Data excerpts:
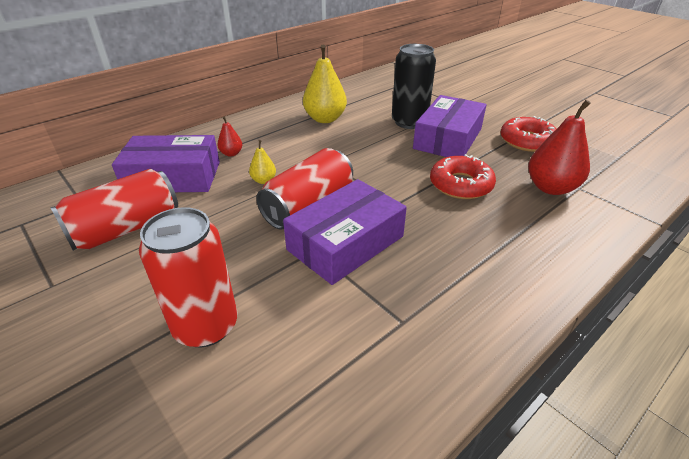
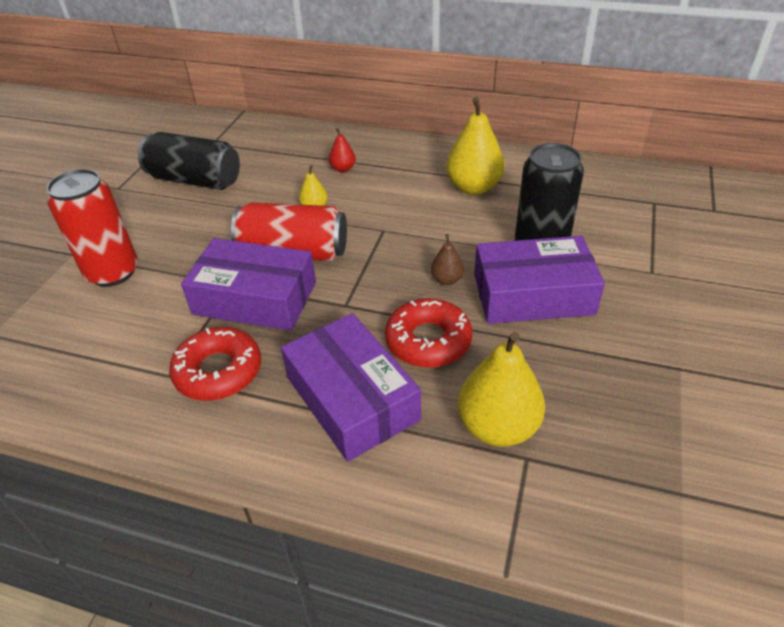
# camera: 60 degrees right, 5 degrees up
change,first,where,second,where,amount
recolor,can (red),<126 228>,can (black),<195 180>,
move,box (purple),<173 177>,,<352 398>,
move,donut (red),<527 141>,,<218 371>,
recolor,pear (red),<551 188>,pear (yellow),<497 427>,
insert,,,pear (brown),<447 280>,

## WHAT TO PRODUCE
Print the lines of the entries, exactly, from the one containing "recolor,pear (red),<551 188>,pear" down to the final line, and leave out all the others.

## RESPONSE AREA
recolor,pear (red),<551 188>,pear (yellow),<497 427>,
insert,,,pear (brown),<447 280>,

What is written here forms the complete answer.